Please write out the full listing beneath this line exactly, skipping its images.

Given information below:

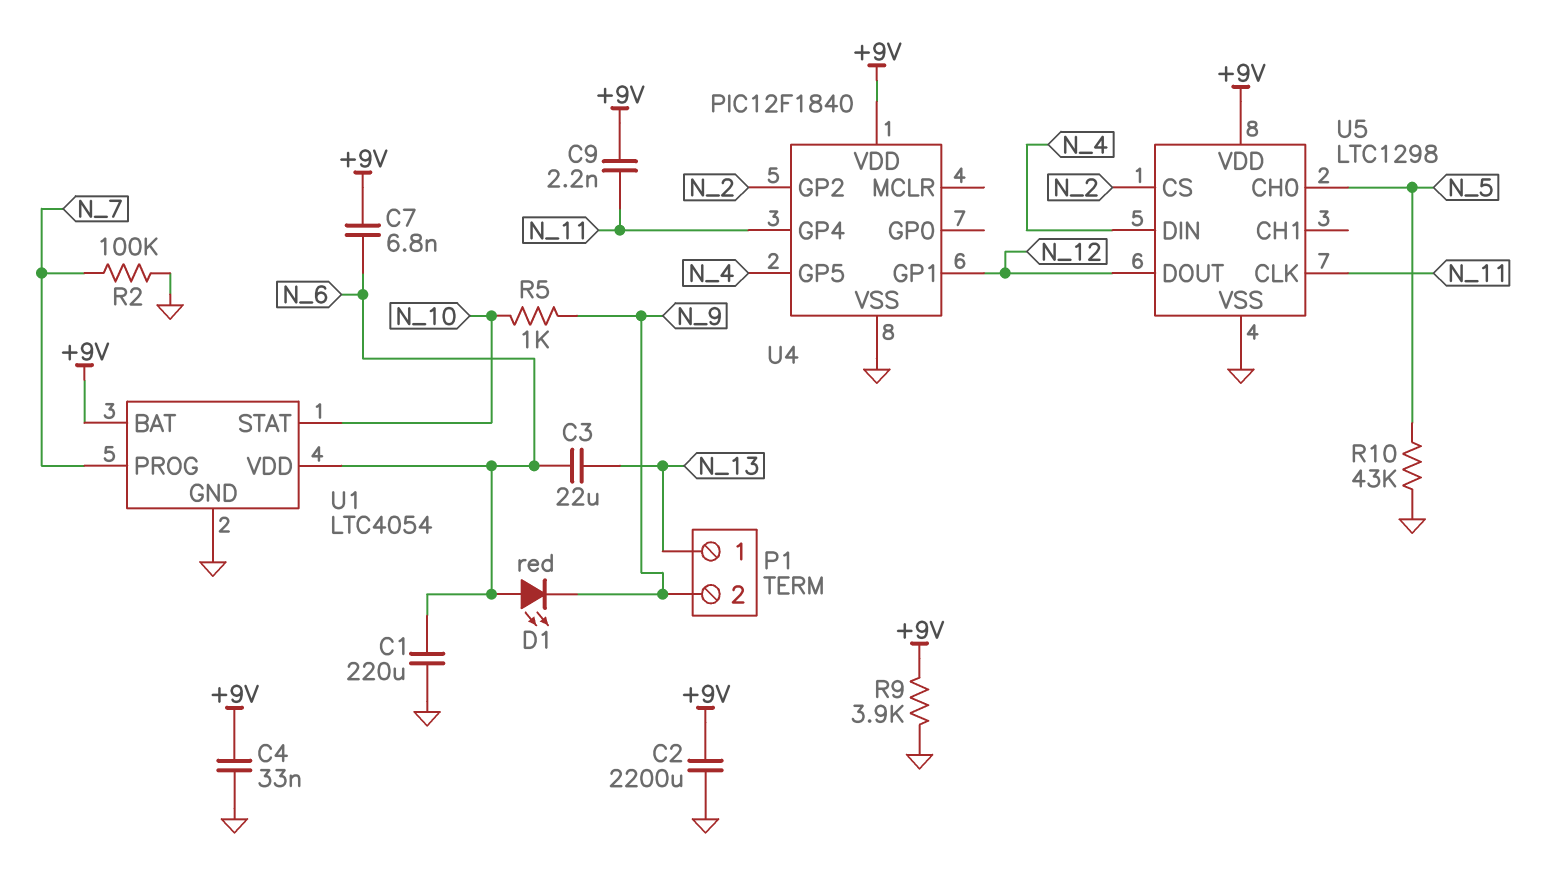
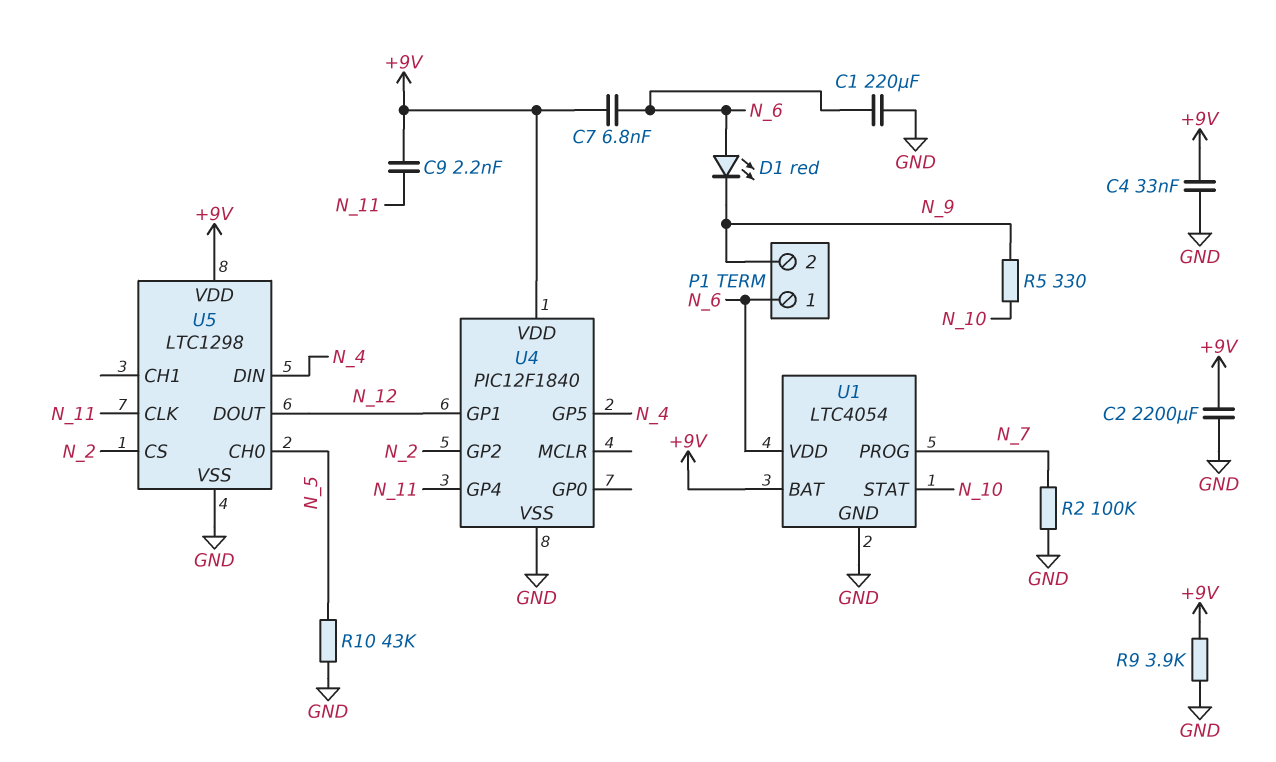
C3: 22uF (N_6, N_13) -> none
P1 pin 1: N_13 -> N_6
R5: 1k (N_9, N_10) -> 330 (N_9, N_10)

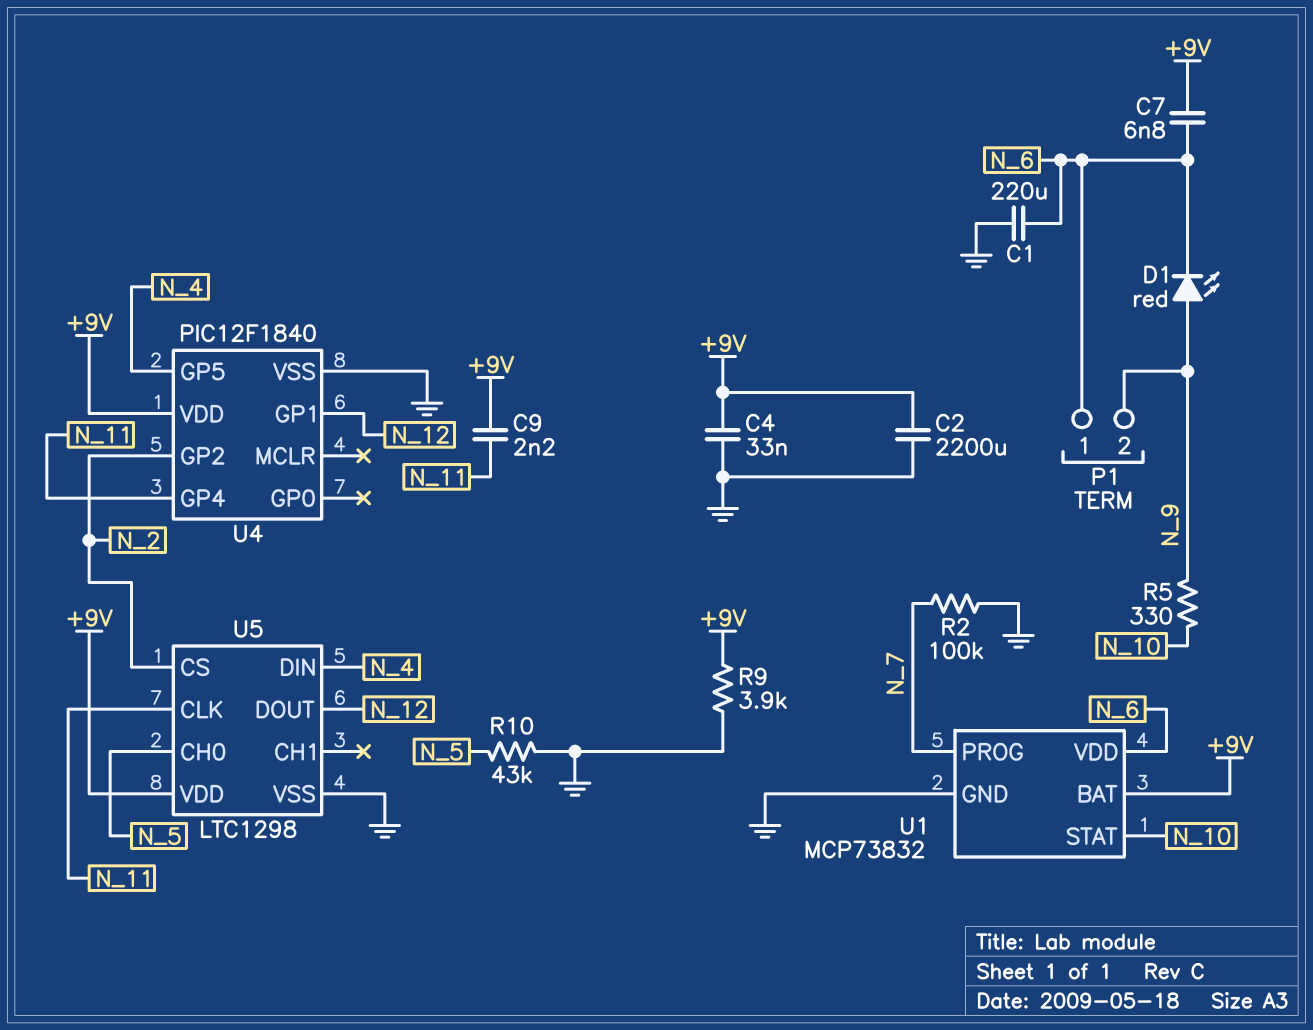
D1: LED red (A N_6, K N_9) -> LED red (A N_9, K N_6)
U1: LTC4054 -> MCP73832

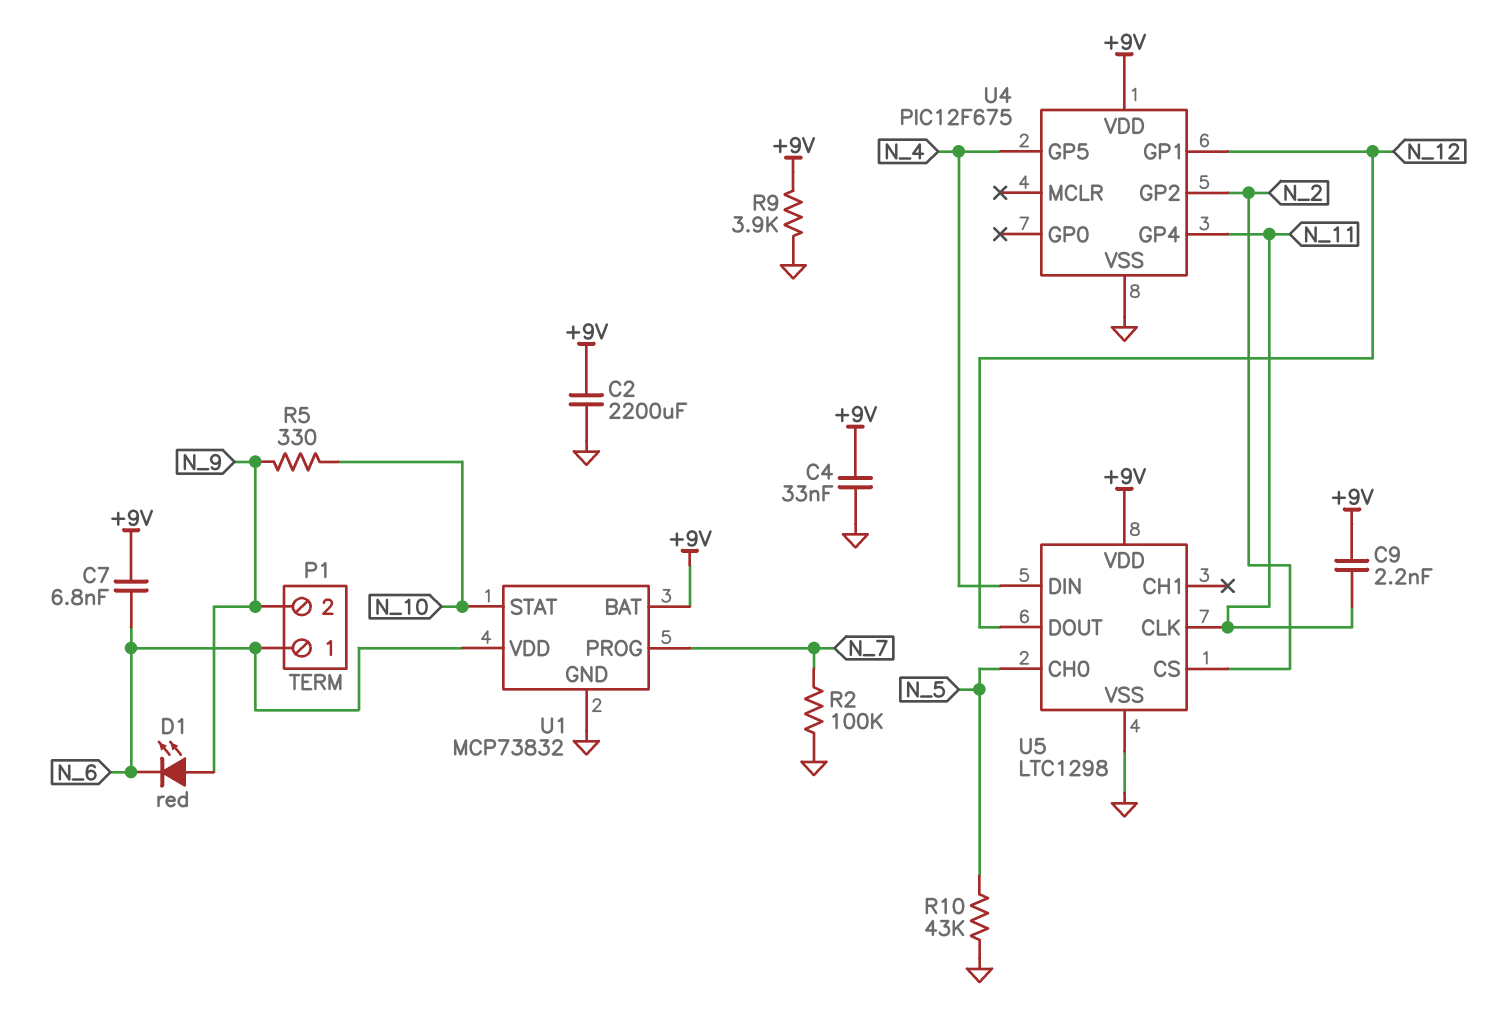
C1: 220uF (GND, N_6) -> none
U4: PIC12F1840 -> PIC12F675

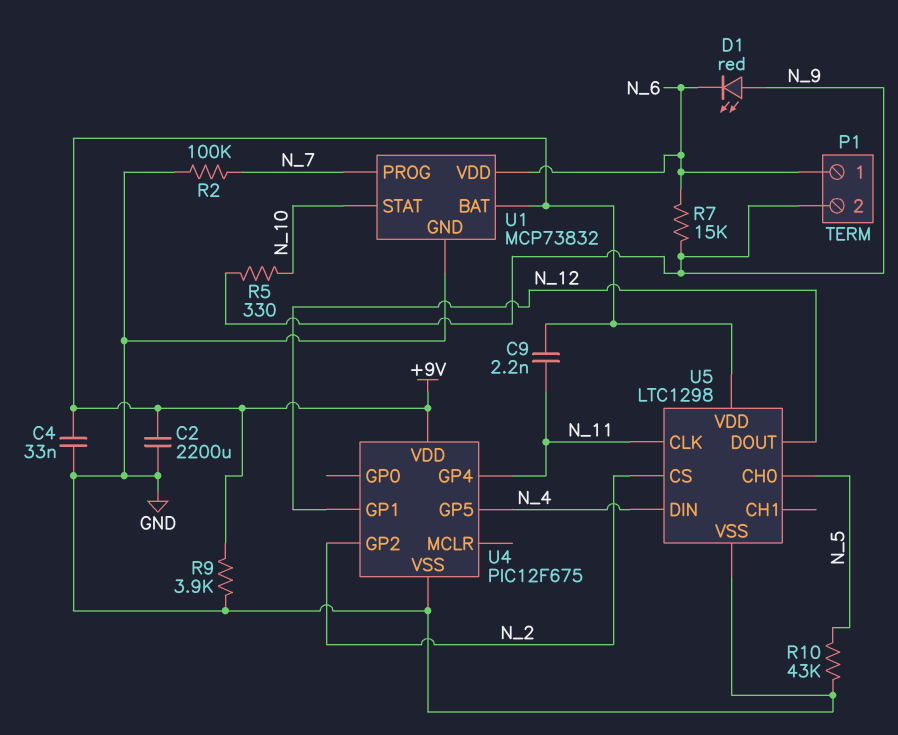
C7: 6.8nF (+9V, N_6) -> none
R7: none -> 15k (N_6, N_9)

End of Given information.

» **Exercise answer**:
C3: 22uF (N_6, N_13) -> none
P1 pin 1: N_13 -> N_6
R5: 1k (N_9, N_10) -> 330 (N_9, N_10)

D1: LED red (A N_6, K N_9) -> LED red (A N_9, K N_6)
U1: LTC4054 -> MCP73832

C1: 220uF (GND, N_6) -> none
U4: PIC12F1840 -> PIC12F675

C7: 6.8nF (+9V, N_6) -> none
R7: none -> 15k (N_6, N_9)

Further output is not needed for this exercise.